Information shown Start Marker

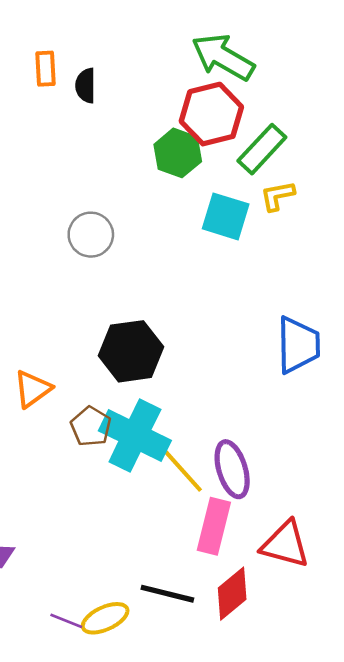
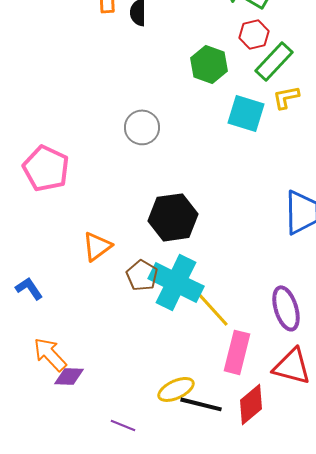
red hexagon: (211, 114) -> (254, 34), moved, size x0.6
purple ellipse: (232, 469) -> (286, 308), moved
yellow ellipse: (105, 618) -> (176, 389), moved

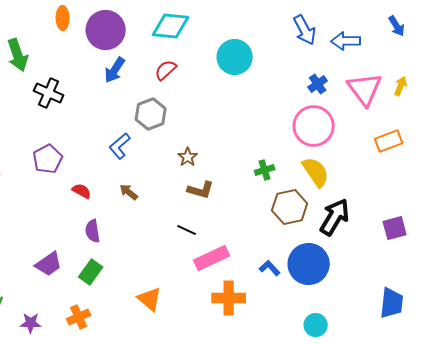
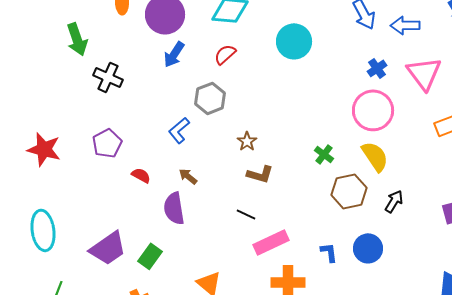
green cross: (265, 170) -> (324, 154), turned -36
black arrow: (335, 217) -> (394, 201), size x0.6
purple semicircle: (93, 231) -> (174, 208), moved, size x1.4
purple trapezoid: (49, 264) -> (108, 248), size x1.4
blue circle: (309, 264) -> (368, 248), size x0.7
blue L-shape: (270, 268) -> (329, 252), turned 35

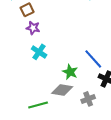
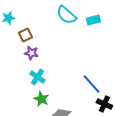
green star: (70, 72) -> (41, 99), moved

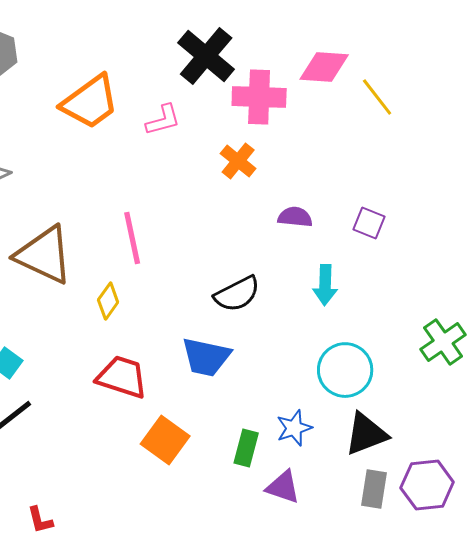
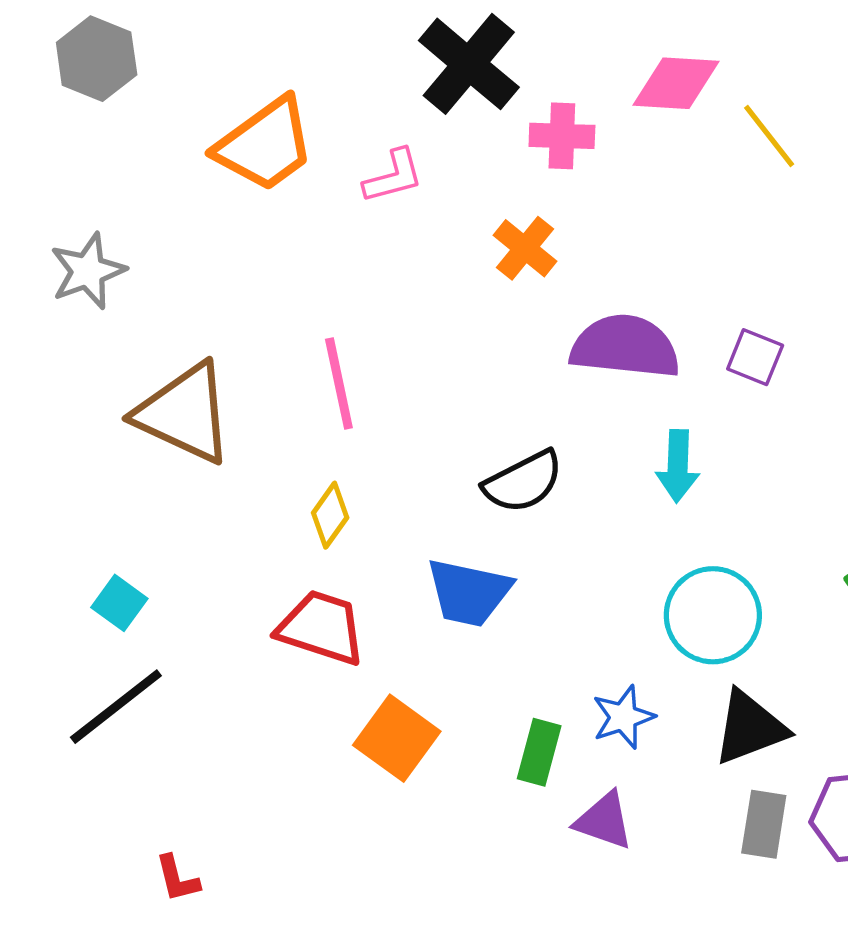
pink cross: (259, 97) -> (562, 136), size x0.7
purple semicircle: (295, 217) -> (625, 347), size x1.8
yellow diamond: (108, 301) -> (330, 515), moved

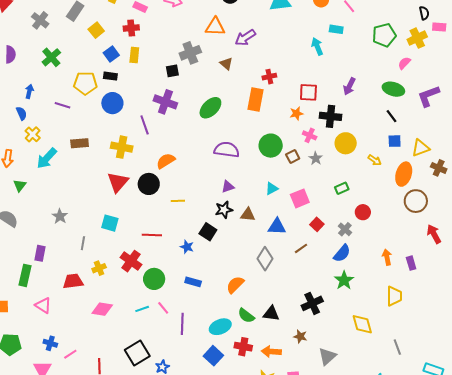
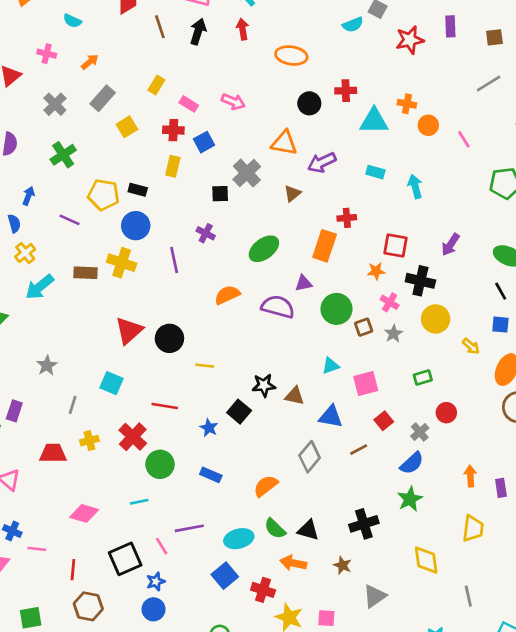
cyan rectangle: (336, 29) -> (375, 172), moved
gray cross: (190, 53) -> (247, 173), turned -30
blue square: (111, 54) -> (204, 142), moved
brown triangle: (226, 64) -> (292, 194), turned 32
purple cross: (165, 102) -> (206, 233), size x0.6
yellow cross: (122, 147) -> (122, 263), moved
orange semicircle: (166, 161) -> (227, 295), moved
purple triangle: (228, 187) -> (304, 283), moved
pink line: (163, 308) -> (162, 546), moved
pink diamond: (102, 309) -> (84, 513), moved
purple line: (182, 324) -> (189, 528), turned 70
red cross: (243, 347) -> (263, 590), moved
orange arrow: (271, 352) -> (293, 563), moved
pink line: (70, 354) -> (37, 549), turned 32

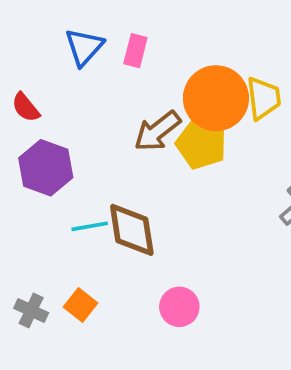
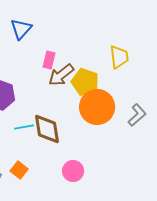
pink rectangle: (135, 51) -> (49, 60), moved
orange circle: (216, 98) -> (97, 107), moved

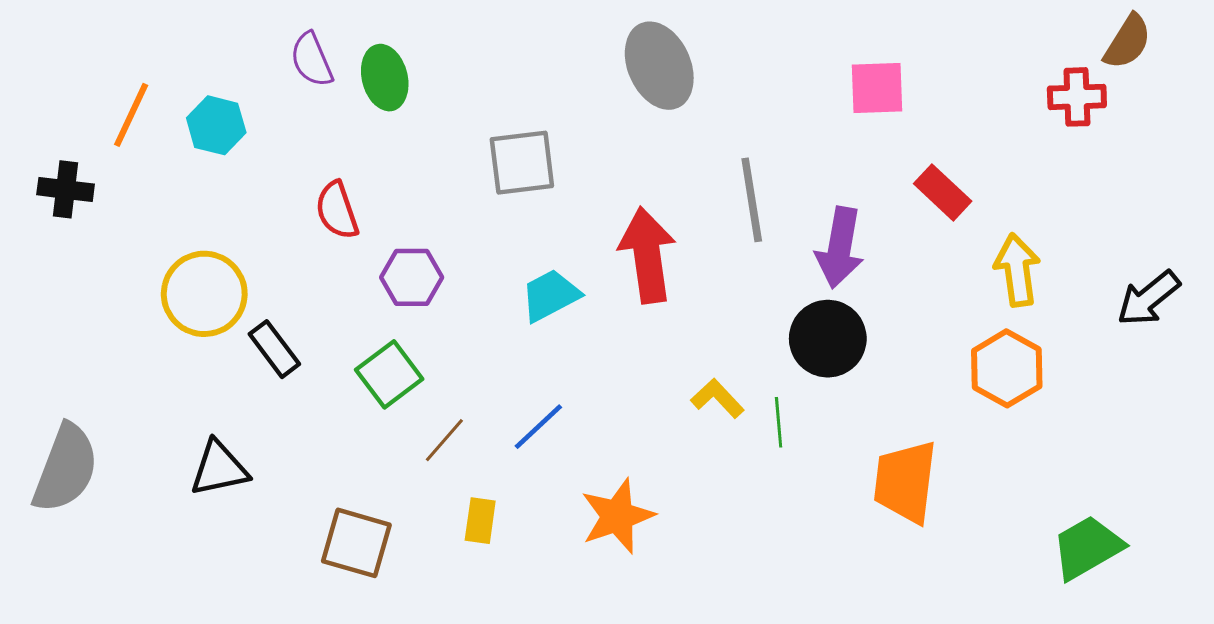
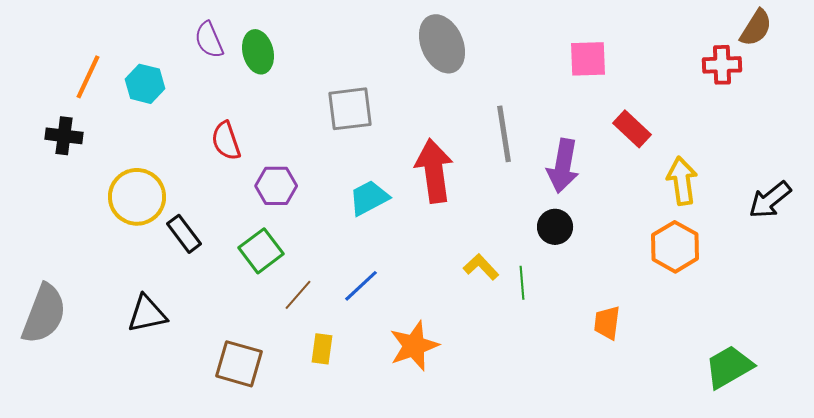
black cross: (66, 189) -> (64, 136), moved
black circle: (828, 339) -> (555, 227), size x0.7
orange trapezoid: (905, 482) -> (607, 323), size x0.6

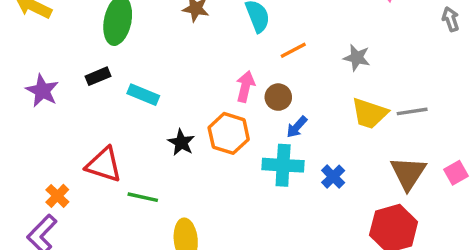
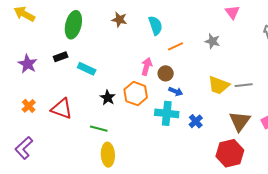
gray star: (357, 58) -> (212, 41), moved
blue arrow: (297, 127) -> (176, 91), turned -112
orange cross: (57, 196) -> (29, 106), moved
green line: (143, 197) -> (99, 129), moved

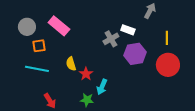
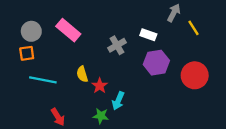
yellow line: (167, 38) -> (193, 28), moved, turned -32
gray cross: (111, 39) -> (117, 45), moved
orange square: (39, 46) -> (27, 53), moved

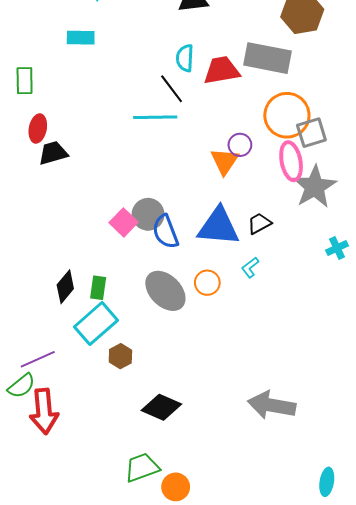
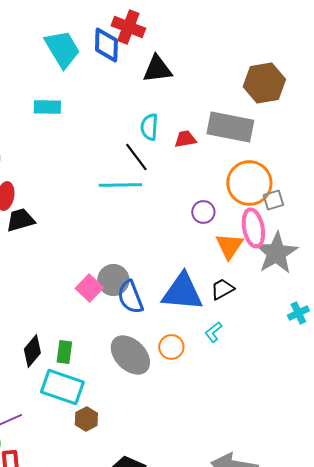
red trapezoid: (222, 70) -> (185, 139), size x0.6
gray square: (311, 133) -> (273, 200), size x0.7
orange triangle: (225, 161) -> (229, 246), moved
cyan rectangle: (96, 324) -> (62, 387), turned 60

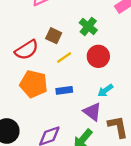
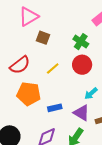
green cross: (88, 26) -> (81, 42), moved
brown square: (54, 36) -> (43, 38), moved
blue rectangle: (64, 90) -> (55, 108), moved

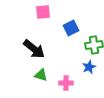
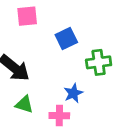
blue star: (89, 67) -> (73, 93), moved

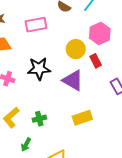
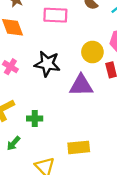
purple triangle: (73, 80) -> (81, 85), turned -45
yellow rectangle: (82, 118) -> (79, 147), moved

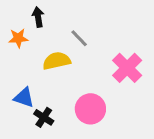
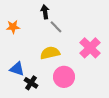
black arrow: (38, 17) -> (45, 12), moved
yellow semicircle: (56, 61) -> (50, 53), moved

Information shown End Marker

> _Exercise requirements_
Reproduce the lines above, exactly and exclusively, from the line containing "black circle: (828, 339)" down to the last line, both included; pictures are not part of the copy.

> _Your solution_
black circle: (828, 339) -> (555, 227), size x0.7
orange trapezoid: (905, 482) -> (607, 323), size x0.6

gray star: (357, 58) -> (212, 41), moved
blue arrow: (297, 127) -> (176, 91), turned -112
orange cross: (57, 196) -> (29, 106), moved
green line: (143, 197) -> (99, 129), moved

yellow line: (167, 38) -> (193, 28), moved, turned -32
gray cross: (111, 39) -> (117, 45), moved
orange square: (39, 46) -> (27, 53), moved

red trapezoid: (222, 70) -> (185, 139), size x0.6
gray square: (311, 133) -> (273, 200), size x0.7
orange triangle: (225, 161) -> (229, 246), moved
cyan rectangle: (96, 324) -> (62, 387), turned 60

green cross: (88, 26) -> (81, 42), moved
brown square: (54, 36) -> (43, 38), moved
blue rectangle: (64, 90) -> (55, 108), moved

blue star: (89, 67) -> (73, 93), moved

purple triangle: (73, 80) -> (81, 85), turned -45
yellow rectangle: (82, 118) -> (79, 147), moved

black arrow: (38, 17) -> (45, 12), moved
yellow semicircle: (56, 61) -> (50, 53), moved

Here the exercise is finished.